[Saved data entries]
*** Begin section ***

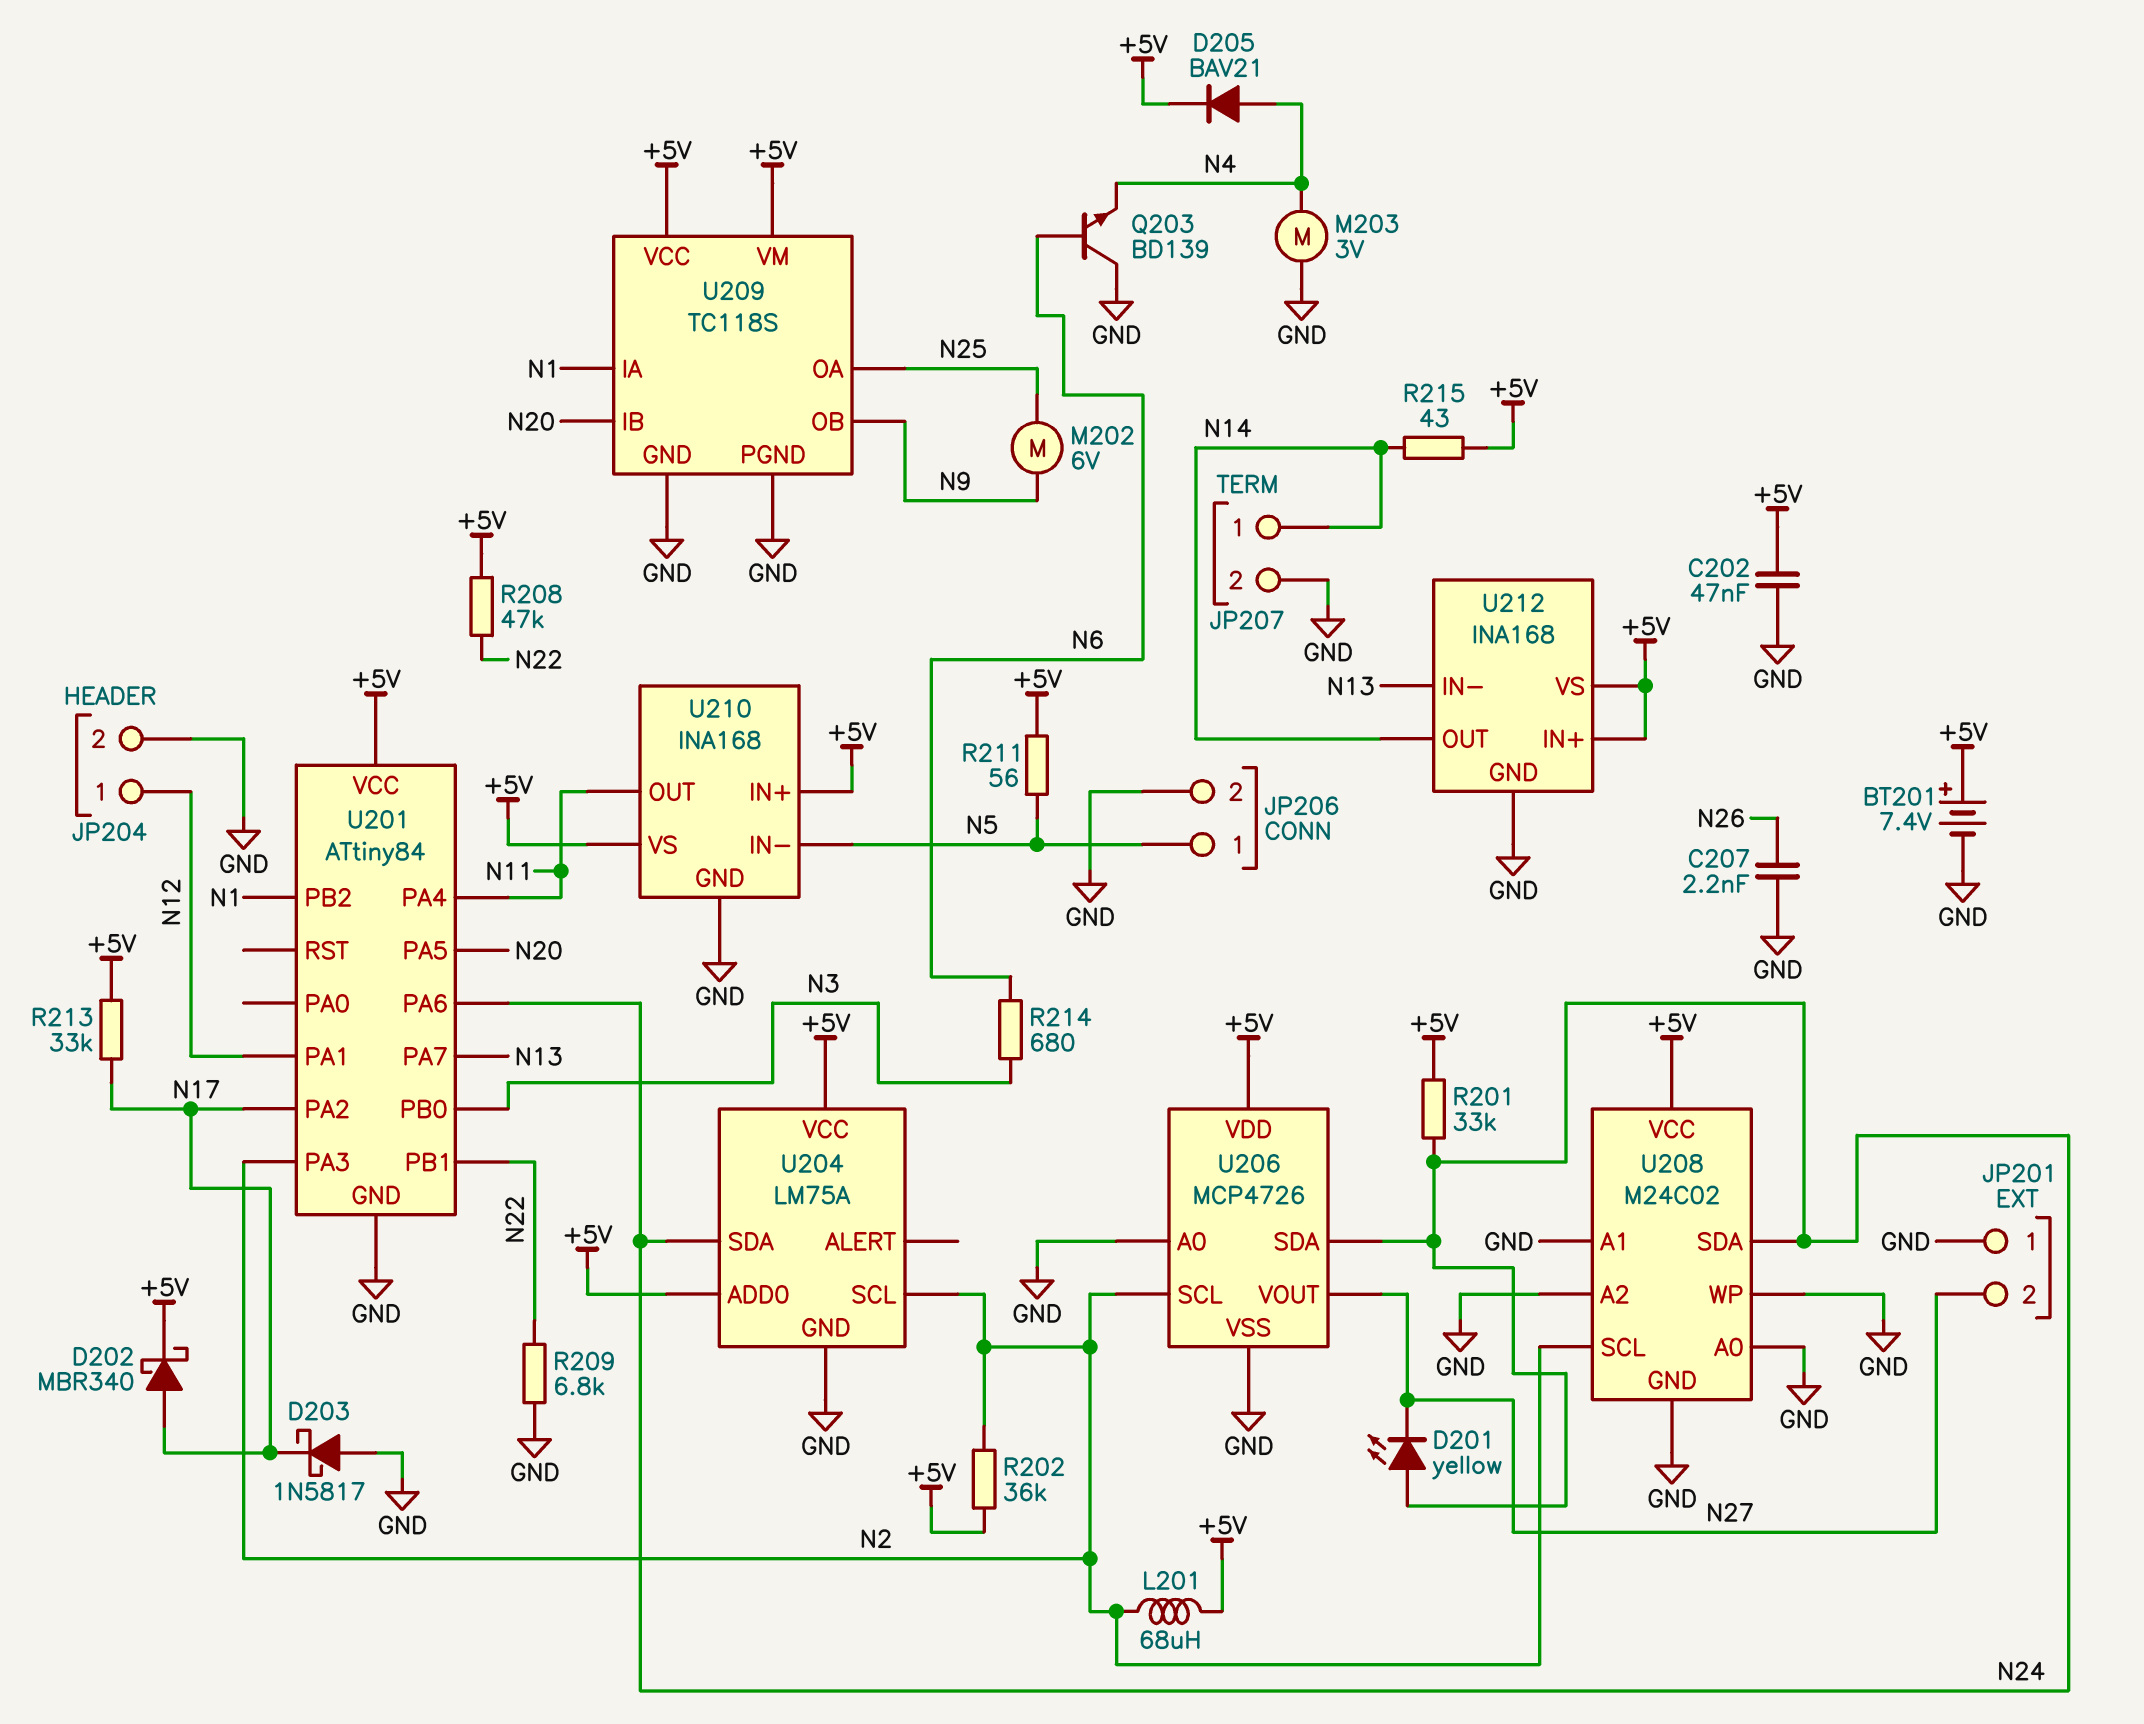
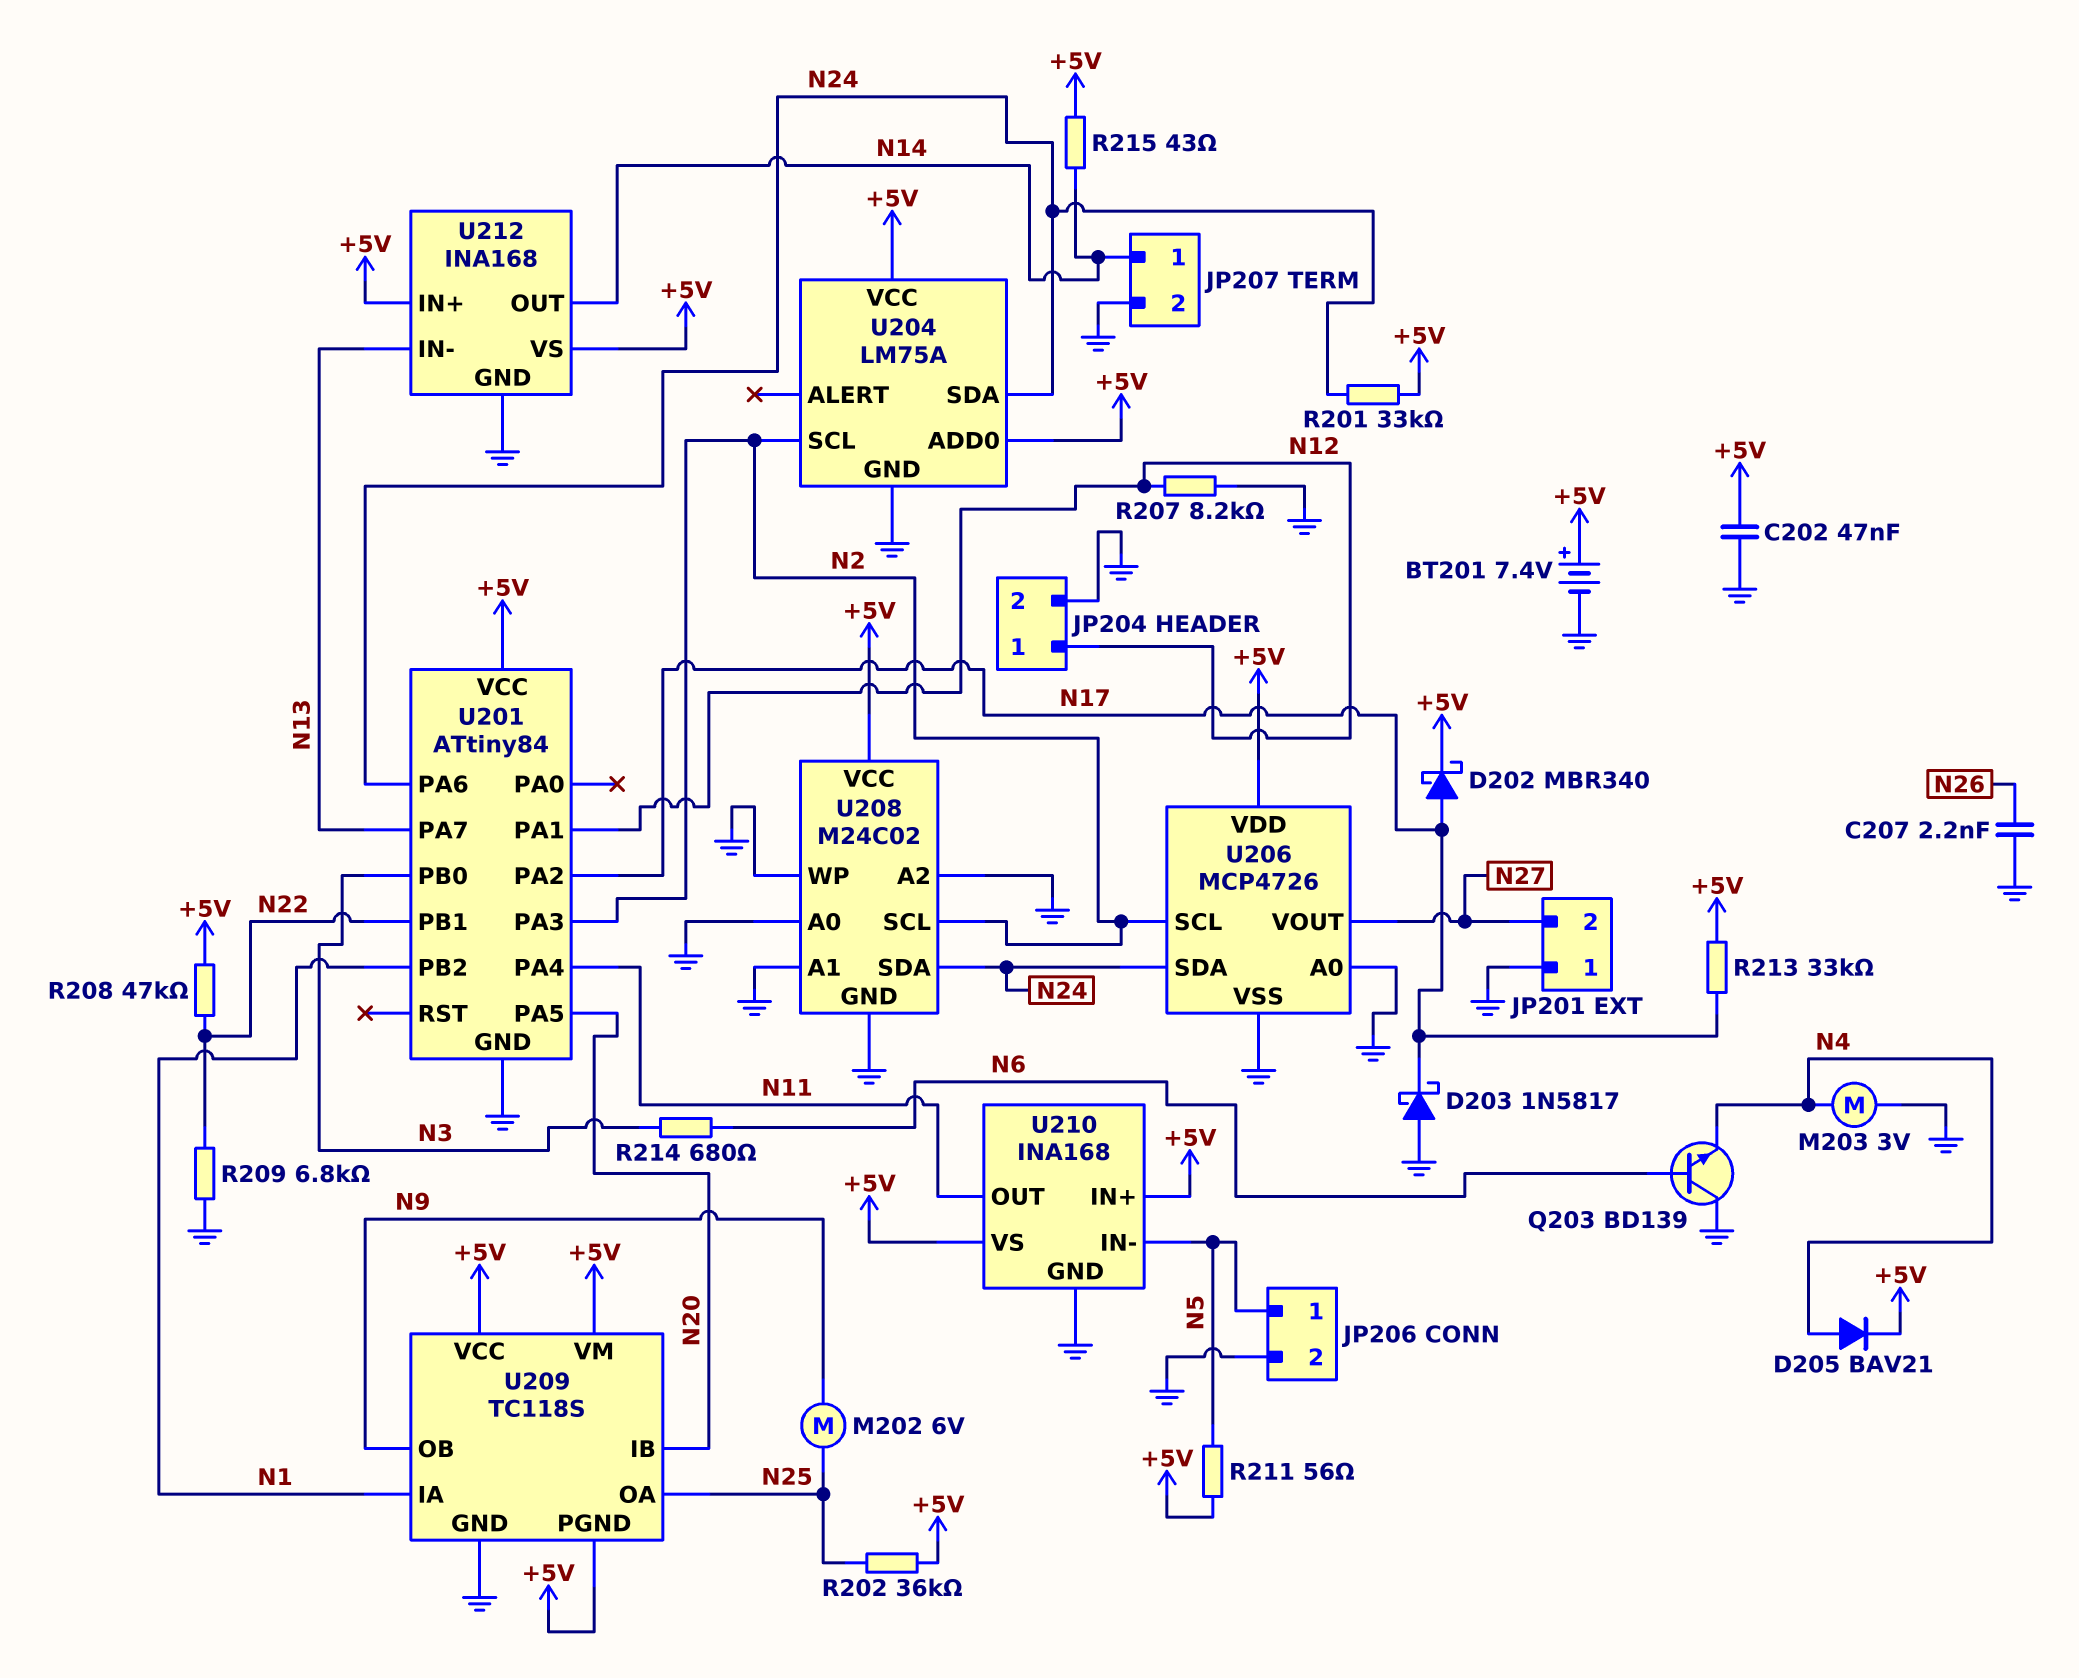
D201: LED yellow (A N24, K N27) -> none
L201: 68uH (+5V, N2) -> none
R202: 36k (+5V, N2) -> 36k (+5V, N25)
R207: none -> 8.2k (GND, N12)
U209 pin PGND: GND -> +5V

*** End section ***

(PROBLEM): Transcribe every line of the data exactly. No pictures go in the copy.

(SOLUTION TO THIS TASK):
D201: LED yellow (A N24, K N27) -> none
L201: 68uH (+5V, N2) -> none
R202: 36k (+5V, N2) -> 36k (+5V, N25)
R207: none -> 8.2k (GND, N12)
U209 pin PGND: GND -> +5V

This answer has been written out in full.